== TASK PROMPT ==
Give back exactly the stretch of data below from the line holding "camera: 35 degrees right, 10 degrees up" through the line holding "(474, 137) = (457, 123): none -> orange tree", both ends included, and leave the remaining lines out.

┌─ SOURCE DATA

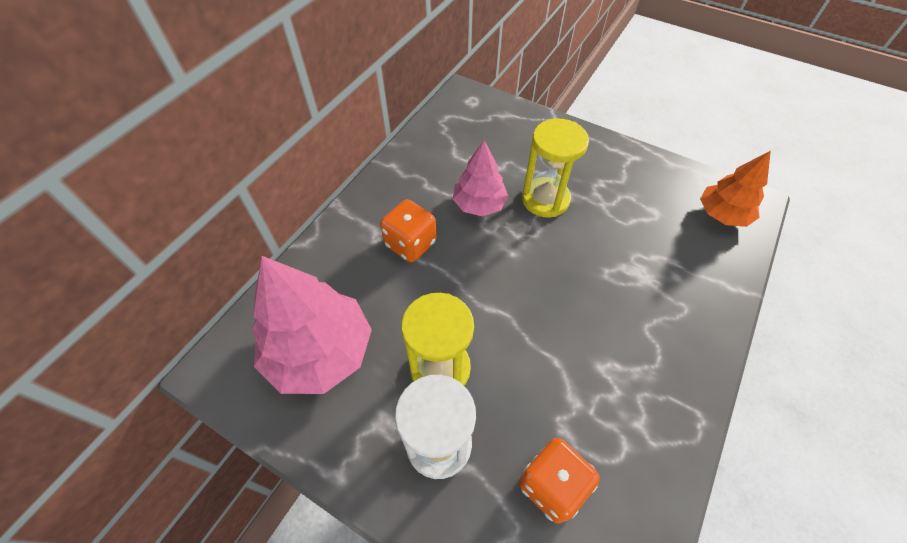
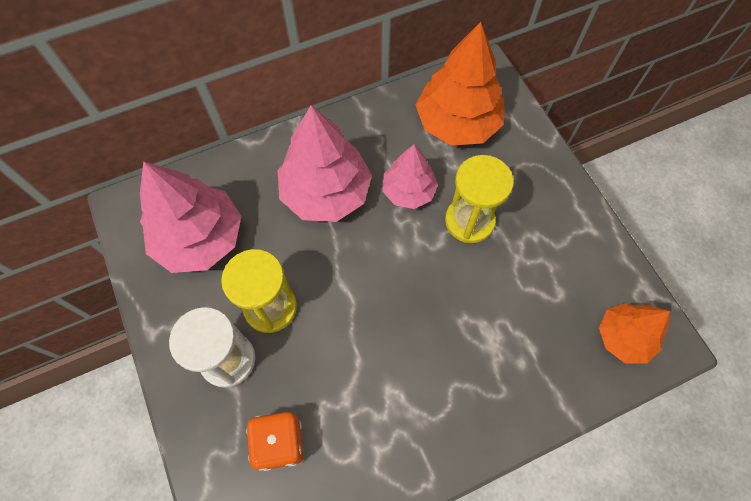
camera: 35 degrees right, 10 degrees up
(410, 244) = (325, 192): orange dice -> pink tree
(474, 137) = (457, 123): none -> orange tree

└─
┌─ SOURCE DATA

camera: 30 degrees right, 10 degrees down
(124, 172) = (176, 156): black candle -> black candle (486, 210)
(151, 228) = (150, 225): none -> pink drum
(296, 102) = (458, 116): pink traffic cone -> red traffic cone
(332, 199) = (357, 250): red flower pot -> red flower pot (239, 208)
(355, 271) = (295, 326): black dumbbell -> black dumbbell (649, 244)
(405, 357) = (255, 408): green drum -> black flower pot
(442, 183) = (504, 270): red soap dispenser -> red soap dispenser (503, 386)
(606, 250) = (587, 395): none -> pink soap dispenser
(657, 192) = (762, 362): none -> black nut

└─

== REPLY TO THE EXERCISE ==
camera: 35 degrees right, 10 degrees up
(410, 244) = (325, 192): orange dice -> pink tree
(474, 137) = (457, 123): none -> orange tree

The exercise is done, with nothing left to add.